[[ Given records open ]]
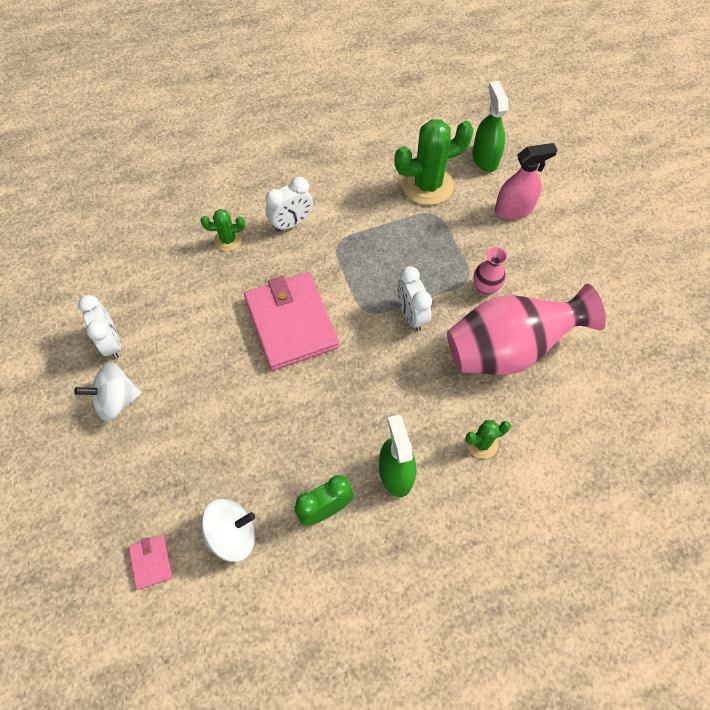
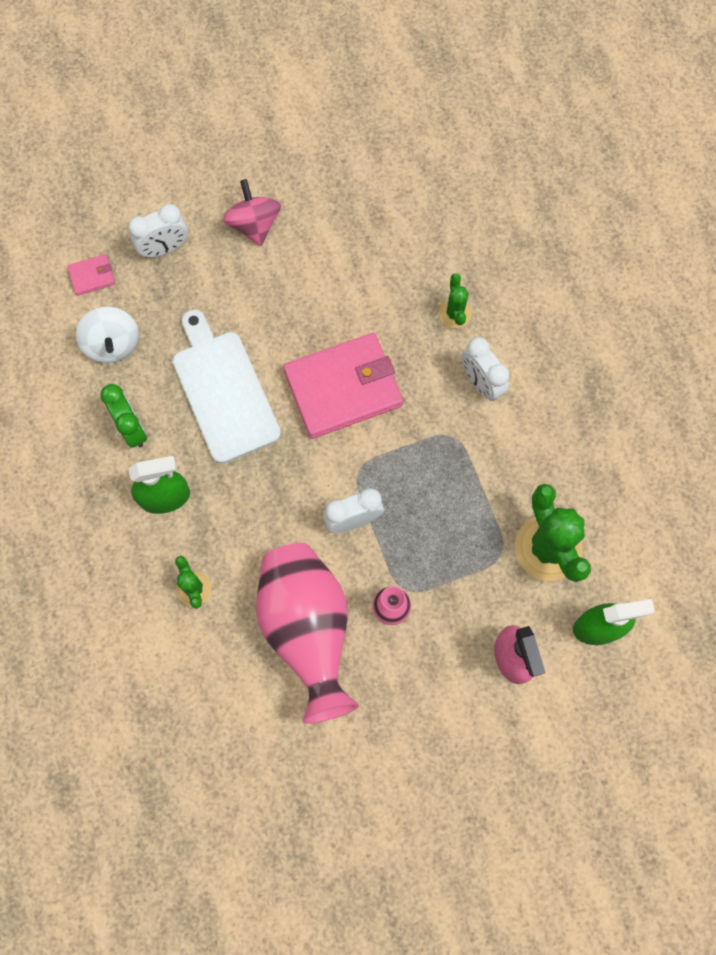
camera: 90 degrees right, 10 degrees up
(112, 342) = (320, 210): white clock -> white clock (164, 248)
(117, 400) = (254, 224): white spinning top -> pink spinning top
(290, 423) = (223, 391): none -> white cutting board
[[ Given records closed ]]
[[ Given records open ]]
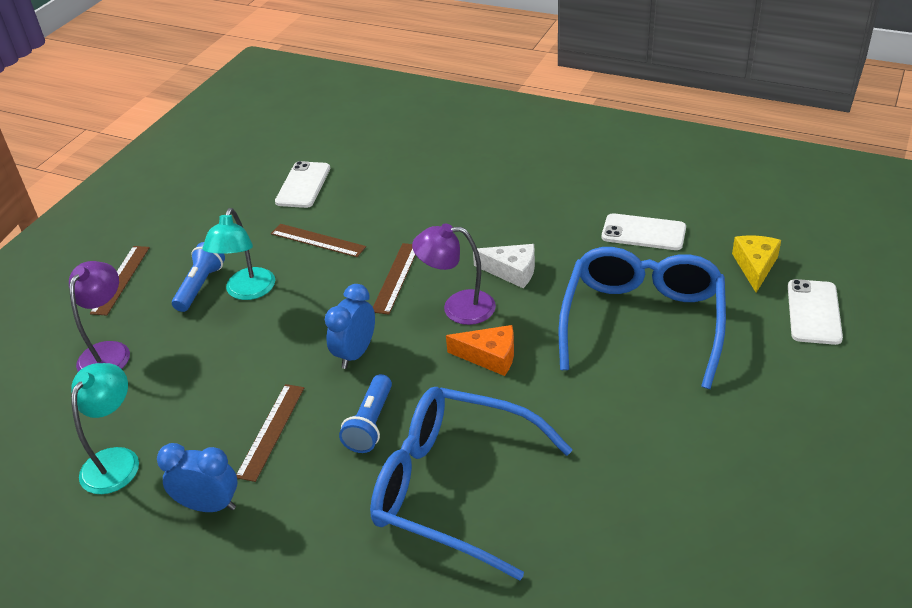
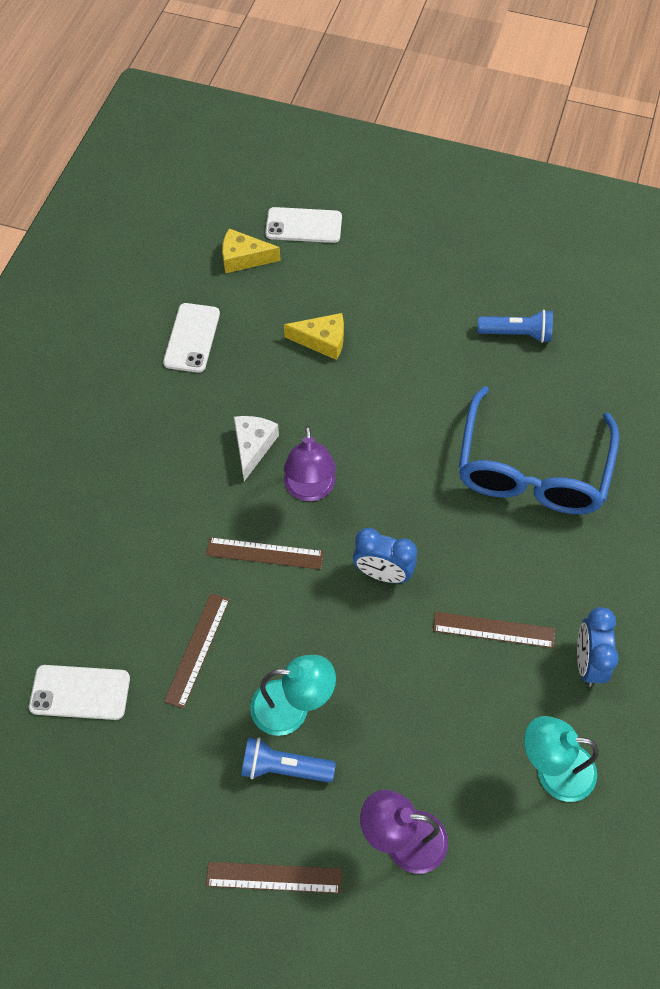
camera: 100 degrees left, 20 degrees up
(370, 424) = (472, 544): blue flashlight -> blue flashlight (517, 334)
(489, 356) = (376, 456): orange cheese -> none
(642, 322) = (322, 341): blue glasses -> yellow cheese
[[ Given records closed ]]
What is being asked: Every line that contains the string "camera" should be copied from the entries.

Answer:
camera: 90 degrees right, 10 degrees up
camera: 100 degrees left, 20 degrees up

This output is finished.